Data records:
+ + + + +

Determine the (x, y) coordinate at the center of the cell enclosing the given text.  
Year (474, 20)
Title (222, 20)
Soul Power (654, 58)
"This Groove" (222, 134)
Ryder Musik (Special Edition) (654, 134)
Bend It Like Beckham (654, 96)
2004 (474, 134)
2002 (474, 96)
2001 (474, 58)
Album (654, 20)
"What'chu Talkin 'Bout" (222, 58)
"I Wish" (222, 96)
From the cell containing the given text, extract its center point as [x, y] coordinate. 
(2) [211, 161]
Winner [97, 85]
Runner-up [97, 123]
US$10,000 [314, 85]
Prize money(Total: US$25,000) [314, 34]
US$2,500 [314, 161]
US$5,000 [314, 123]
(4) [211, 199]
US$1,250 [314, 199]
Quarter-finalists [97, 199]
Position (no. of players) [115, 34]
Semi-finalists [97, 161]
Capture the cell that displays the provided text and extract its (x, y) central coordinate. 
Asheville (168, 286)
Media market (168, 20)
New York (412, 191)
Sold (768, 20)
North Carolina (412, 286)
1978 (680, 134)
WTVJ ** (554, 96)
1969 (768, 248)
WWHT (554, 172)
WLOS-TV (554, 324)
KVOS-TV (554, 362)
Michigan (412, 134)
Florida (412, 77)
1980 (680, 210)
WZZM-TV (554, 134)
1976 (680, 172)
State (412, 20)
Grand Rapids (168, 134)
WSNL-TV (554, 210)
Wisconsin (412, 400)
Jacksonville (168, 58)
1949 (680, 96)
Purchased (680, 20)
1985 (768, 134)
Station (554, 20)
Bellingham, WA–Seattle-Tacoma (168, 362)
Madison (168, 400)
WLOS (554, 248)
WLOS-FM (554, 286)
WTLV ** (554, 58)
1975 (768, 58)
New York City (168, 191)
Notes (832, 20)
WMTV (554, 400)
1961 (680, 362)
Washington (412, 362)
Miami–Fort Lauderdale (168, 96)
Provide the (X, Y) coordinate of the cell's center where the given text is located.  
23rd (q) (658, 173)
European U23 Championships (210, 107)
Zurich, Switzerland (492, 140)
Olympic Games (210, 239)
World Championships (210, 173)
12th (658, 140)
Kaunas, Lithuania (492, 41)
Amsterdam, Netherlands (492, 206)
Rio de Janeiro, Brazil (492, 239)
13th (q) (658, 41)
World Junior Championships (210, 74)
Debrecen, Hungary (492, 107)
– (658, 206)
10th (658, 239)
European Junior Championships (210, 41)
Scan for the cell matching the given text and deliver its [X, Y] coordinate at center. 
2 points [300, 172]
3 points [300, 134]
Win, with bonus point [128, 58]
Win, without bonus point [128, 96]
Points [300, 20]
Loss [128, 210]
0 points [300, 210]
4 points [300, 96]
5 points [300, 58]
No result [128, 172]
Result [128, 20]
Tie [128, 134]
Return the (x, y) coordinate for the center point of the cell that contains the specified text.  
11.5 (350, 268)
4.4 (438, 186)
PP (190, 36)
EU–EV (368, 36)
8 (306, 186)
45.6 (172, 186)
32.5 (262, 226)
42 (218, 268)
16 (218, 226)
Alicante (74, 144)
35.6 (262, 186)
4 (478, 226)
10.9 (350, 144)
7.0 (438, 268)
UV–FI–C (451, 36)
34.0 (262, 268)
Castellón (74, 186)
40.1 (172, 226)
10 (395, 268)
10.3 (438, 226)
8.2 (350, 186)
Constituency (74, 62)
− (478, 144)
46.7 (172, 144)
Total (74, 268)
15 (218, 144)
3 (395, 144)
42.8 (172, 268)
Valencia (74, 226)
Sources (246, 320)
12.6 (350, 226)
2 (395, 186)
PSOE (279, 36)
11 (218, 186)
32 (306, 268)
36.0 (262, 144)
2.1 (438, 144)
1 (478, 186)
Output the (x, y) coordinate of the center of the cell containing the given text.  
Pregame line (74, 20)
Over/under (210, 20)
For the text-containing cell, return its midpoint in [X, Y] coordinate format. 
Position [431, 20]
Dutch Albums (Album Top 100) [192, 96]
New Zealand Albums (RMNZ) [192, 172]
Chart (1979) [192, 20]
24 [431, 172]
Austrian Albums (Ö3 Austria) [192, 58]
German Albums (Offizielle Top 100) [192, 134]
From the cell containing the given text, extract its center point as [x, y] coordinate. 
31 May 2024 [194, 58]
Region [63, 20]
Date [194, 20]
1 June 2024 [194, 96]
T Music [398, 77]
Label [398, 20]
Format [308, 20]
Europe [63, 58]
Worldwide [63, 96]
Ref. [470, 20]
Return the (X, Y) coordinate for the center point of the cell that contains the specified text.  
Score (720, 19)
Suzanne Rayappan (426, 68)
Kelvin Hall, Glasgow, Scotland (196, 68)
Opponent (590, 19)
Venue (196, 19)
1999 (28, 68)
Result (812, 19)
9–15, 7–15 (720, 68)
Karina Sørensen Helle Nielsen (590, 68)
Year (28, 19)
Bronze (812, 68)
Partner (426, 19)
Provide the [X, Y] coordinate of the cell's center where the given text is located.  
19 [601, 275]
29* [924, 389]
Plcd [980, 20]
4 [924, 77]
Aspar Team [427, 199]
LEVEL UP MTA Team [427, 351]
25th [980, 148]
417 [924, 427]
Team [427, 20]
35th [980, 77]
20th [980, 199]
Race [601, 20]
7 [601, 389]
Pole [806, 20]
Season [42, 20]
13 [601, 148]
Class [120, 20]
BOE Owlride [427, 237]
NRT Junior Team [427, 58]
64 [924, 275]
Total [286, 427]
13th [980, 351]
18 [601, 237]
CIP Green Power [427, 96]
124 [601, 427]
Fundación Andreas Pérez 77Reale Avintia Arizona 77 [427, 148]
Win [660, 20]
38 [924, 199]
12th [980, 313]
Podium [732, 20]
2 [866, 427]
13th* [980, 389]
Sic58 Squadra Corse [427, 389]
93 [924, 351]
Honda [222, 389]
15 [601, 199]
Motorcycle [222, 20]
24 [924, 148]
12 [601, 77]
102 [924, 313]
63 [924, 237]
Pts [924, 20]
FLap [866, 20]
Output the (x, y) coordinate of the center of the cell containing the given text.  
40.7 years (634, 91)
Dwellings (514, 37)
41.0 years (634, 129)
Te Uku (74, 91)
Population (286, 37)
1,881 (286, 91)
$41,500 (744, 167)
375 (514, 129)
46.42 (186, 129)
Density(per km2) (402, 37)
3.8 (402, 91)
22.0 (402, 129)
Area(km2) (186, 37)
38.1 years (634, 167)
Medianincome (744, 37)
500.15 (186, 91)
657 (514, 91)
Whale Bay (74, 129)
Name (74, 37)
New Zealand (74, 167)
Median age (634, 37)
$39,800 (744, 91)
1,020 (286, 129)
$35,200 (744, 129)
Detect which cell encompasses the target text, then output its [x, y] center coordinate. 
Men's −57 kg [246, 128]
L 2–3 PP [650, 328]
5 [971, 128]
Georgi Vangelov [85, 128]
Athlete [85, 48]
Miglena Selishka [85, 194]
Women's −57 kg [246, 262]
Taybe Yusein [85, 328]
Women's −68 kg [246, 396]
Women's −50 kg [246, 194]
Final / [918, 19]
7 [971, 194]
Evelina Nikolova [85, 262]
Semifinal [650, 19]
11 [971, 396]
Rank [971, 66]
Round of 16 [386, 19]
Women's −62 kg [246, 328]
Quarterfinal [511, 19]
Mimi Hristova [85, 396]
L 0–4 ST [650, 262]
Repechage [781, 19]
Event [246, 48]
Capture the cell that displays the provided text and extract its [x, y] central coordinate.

+ + + + +

# What is asked
Format every line of the listing above as a JSON array of strings, one string per line, leaving out any blank lines.

# Result
[
  "Determine the (x, y) coordinate at the center of the cell enclosing the given text.  ",
  "Year (474, 20)",
  "Title (222, 20)",
  "Soul Power (654, 58)",
  "\"This Groove\" (222, 134)",
  "Ryder Musik (Special Edition) (654, 134)",
  "Bend It Like Beckham (654, 96)",
  "2004 (474, 134)",
  "2002 (474, 96)",
  "2001 (474, 58)",
  "Album (654, 20)",
  "\"What'chu Talkin 'Bout\" (222, 58)",
  "\"I Wish\" (222, 96)",
  "From the cell containing the given text, extract its center point as [x, y] coordinate. ",
  "(2) [211, 161]",
  "Winner [97, 85]",
  "Runner-up [97, 123]",
  "US$10,000 [314, 85]",
  "Prize money(Total: US$25,000) [314, 34]",
  "US$2,500 [314, 161]",
  "US$5,000 [314, 123]",
  "(4) [211, 199]",
  "US$1,250 [314, 199]",
  "Quarter-finalists [97, 199]",
  "Position (no. of players) [115, 34]",
  "Semi-finalists [97, 161]",
  "Capture the cell that displays the provided text and extract its (x, y) central coordinate. ",
  "Asheville (168, 286)",
  "Media market (168, 20)",
  "New York (412, 191)",
  "Sold (768, 20)",
  "North Carolina (412, 286)",
  "1978 (680, 134)",
  "WTVJ ** (554, 96)",
  "1969 (768, 248)",
  "WWHT (554, 172)",
  "WLOS-TV (554, 324)",
  "KVOS-TV (554, 362)",
  "Michigan (412, 134)",
  "Florida (412, 77)",
  "1980 (680, 210)",
  "WZZM-TV (554, 134)",
  "1976 (680, 172)",
  "State (412, 20)",
  "Grand Rapids (168, 134)",
  "WSNL-TV (554, 210)",
  "Wisconsin (412, 400)",
  "Jacksonville (168, 58)",
  "1949 (680, 96)",
  "Purchased (680, 20)",
  "1985 (768, 134)",
  "Station (554, 20)",
  "Bellingham, WA–Seattle-Tacoma (168, 362)",
  "Madison (168, 400)",
  "WLOS (554, 248)",
  "WLOS-FM (554, 286)",
  "WTLV ** (554, 58)",
  "1975 (768, 58)",
  "New York City (168, 191)",
  "Notes (832, 20)",
  "WMTV (554, 400)",
  "1961 (680, 362)",
  "Washington (412, 362)",
  "Miami–Fort Lauderdale (168, 96)",
  "Provide the (X, Y) coordinate of the cell's center where the given text is located.  ",
  "23rd (q) (658, 173)",
  "European U23 Championships (210, 107)",
  "Zurich, Switzerland (492, 140)",
  "Olympic Games (210, 239)",
  "World Championships (210, 173)",
  "12th (658, 140)",
  "Kaunas, Lithuania (492, 41)",
  "Amsterdam, Netherlands (492, 206)",
  "Rio de Janeiro, Brazil (492, 239)",
  "13th (q) (658, 41)",
  "World Junior Championships (210, 74)",
  "Debrecen, Hungary (492, 107)",
  "– (658, 206)",
  "10th (658, 239)",
  "European Junior Championships (210, 41)",
  "Scan for the cell matching the given text and deliver its [X, Y] coordinate at center. ",
  "2 points [300, 172]",
  "3 points [300, 134]",
  "Win, with bonus point [128, 58]",
  "Win, without bonus point [128, 96]",
  "Points [300, 20]",
  "Loss [128, 210]",
  "0 points [300, 210]",
  "4 points [300, 96]",
  "5 points [300, 58]",
  "No result [128, 172]",
  "Result [128, 20]",
  "Tie [128, 134]",
  "Return the (x, y) coordinate for the center point of the cell that contains the specified text.  ",
  "11.5 (350, 268)",
  "4.4 (438, 186)",
  "PP (190, 36)",
  "EU–EV (368, 36)",
  "8 (306, 186)",
  "45.6 (172, 186)",
  "32.5 (262, 226)",
  "42 (218, 268)",
  "16 (218, 226)",
  "Alicante (74, 144)",
  "35.6 (262, 186)",
  "4 (478, 226)",
  "10.9 (350, 144)",
  "7.0 (438, 268)",
  "UV–FI–C (451, 36)",
  "34.0 (262, 268)",
  "Castellón (74, 186)",
  "40.1 (172, 226)",
  "10 (395, 268)",
  "10.3 (438, 226)",
  "8.2 (350, 186)",
  "Constituency (74, 62)",
  "− (478, 144)",
  "46.7 (172, 144)",
  "Total (74, 268)",
  "15 (218, 144)",
  "3 (395, 144)",
  "42.8 (172, 268)",
  "Valencia (74, 226)",
  "Sources (246, 320)",
  "12.6 (350, 226)",
  "2 (395, 186)",
  "PSOE (279, 36)",
  "11 (218, 186)",
  "32 (306, 268)",
  "36.0 (262, 144)",
  "2.1 (438, 144)",
  "1 (478, 186)",
  "Output the (x, y) coordinate of the center of the cell containing the given text.  ",
  "Pregame line (74, 20)",
  "Over/under (210, 20)",
  "For the text-containing cell, return its midpoint in [X, Y] coordinate format. ",
  "Position [431, 20]",
  "Dutch Albums (Album Top 100) [192, 96]",
  "New Zealand Albums (RMNZ) [192, 172]",
  "Chart (1979) [192, 20]",
  "24 [431, 172]",
  "Austrian Albums (Ö3 Austria) [192, 58]",
  "German Albums (Offizielle Top 100) [192, 134]",
  "From the cell containing the given text, extract its center point as [x, y] coordinate. ",
  "31 May 2024 [194, 58]",
  "Region [63, 20]",
  "Date [194, 20]",
  "1 June 2024 [194, 96]",
  "T Music [398, 77]",
  "Label [398, 20]",
  "Format [308, 20]",
  "Europe [63, 58]",
  "Worldwide [63, 96]",
  "Ref. [470, 20]",
  "Return the (X, Y) coordinate for the center point of the cell that contains the specified text.  ",
  "Score (720, 19)",
  "Suzanne Rayappan (426, 68)",
  "Kelvin Hall, Glasgow, Scotland (196, 68)",
  "Opponent (590, 19)",
  "Venue (196, 19)",
  "1999 (28, 68)",
  "Result (812, 19)",
  "9–15, 7–15 (720, 68)",
  "Karina Sørensen Helle Nielsen (590, 68)",
  "Year (28, 19)",
  "Bronze (812, 68)",
  "Partner (426, 19)",
  "Provide the [X, Y] coordinate of the cell's center where the given text is located.  ",
  "19 [601, 275]",
  "29* [924, 389]",
  "Plcd [980, 20]",
  "4 [924, 77]",
  "Aspar Team [427, 199]",
  "LEVEL UP MTA Team [427, 351]",
  "25th [980, 148]",
  "417 [924, 427]",
  "Team [427, 20]",
  "35th [980, 77]",
  "20th [980, 199]",
  "Race [601, 20]",
  "7 [601, 389]",
  "Pole [806, 20]",
  "Season [42, 20]",
  "13 [601, 148]",
  "Class [120, 20]",
  "BOE Owlride [427, 237]",
  "NRT Junior Team [427, 58]",
  "64 [924, 275]",
  "Total [286, 427]",
  "13th [980, 351]",
  "18 [601, 237]",
  "CIP Green Power [427, 96]",
  "124 [601, 427]",
  "Fundación Andreas Pérez 77Reale Avintia Arizona 77 [427, 148]",
  "Win [660, 20]",
  "38 [924, 199]",
  "12th [980, 313]",
  "Podium [732, 20]",
  "2 [866, 427]",
  "13th* [980, 389]",
  "Sic58 Squadra Corse [427, 389]",
  "93 [924, 351]",
  "Honda [222, 389]",
  "15 [601, 199]",
  "Motorcycle [222, 20]",
  "24 [924, 148]",
  "12 [601, 77]",
  "102 [924, 313]",
  "63 [924, 237]",
  "Pts [924, 20]",
  "FLap [866, 20]",
  "Output the (x, y) coordinate of the center of the cell containing the given text.  ",
  "40.7 years (634, 91)",
  "Dwellings (514, 37)",
  "41.0 years (634, 129)",
  "Te Uku (74, 91)",
  "Population (286, 37)",
  "1,881 (286, 91)",
  "$41,500 (744, 167)",
  "375 (514, 129)",
  "46.42 (186, 129)",
  "Density(per km2) (402, 37)",
  "3.8 (402, 91)",
  "22.0 (402, 129)",
  "Area(km2) (186, 37)",
  "38.1 years (634, 167)",
  "Medianincome (744, 37)",
  "500.15 (186, 91)",
  "657 (514, 91)",
  "Whale Bay (74, 129)",
  "Name (74, 37)",
  "New Zealand (74, 167)",
  "Median age (634, 37)",
  "$39,800 (744, 91)",
  "1,020 (286, 129)",
  "$35,200 (744, 129)",
  "Detect which cell encompasses the target text, then output its [x, y] center coordinate. ",
  "Men's −57 kg [246, 128]",
  "L 2–3 PP [650, 328]",
  "5 [971, 128]",
  "Georgi Vangelov [85, 128]",
  "Athlete [85, 48]",
  "Miglena Selishka [85, 194]",
  "Women's −57 kg [246, 262]",
  "Taybe Yusein [85, 328]",
  "Women's −68 kg [246, 396]",
  "Women's −50 kg [246, 194]",
  "Final / [918, 19]",
  "7 [971, 194]",
  "Evelina Nikolova [85, 262]",
  "Semifinal [650, 19]",
  "11 [971, 396]",
  "Rank [971, 66]",
  "Round of 16 [386, 19]",
  "Women's −62 kg [246, 328]",
  "Quarterfinal [511, 19]",
  "Mimi Hristova [85, 396]",
  "L 0–4 ST [650, 262]",
  "Repechage [781, 19]",
  "Event [246, 48]",
  "Capture the cell that displays the provided text and extract its [x, y] central coordinate."
]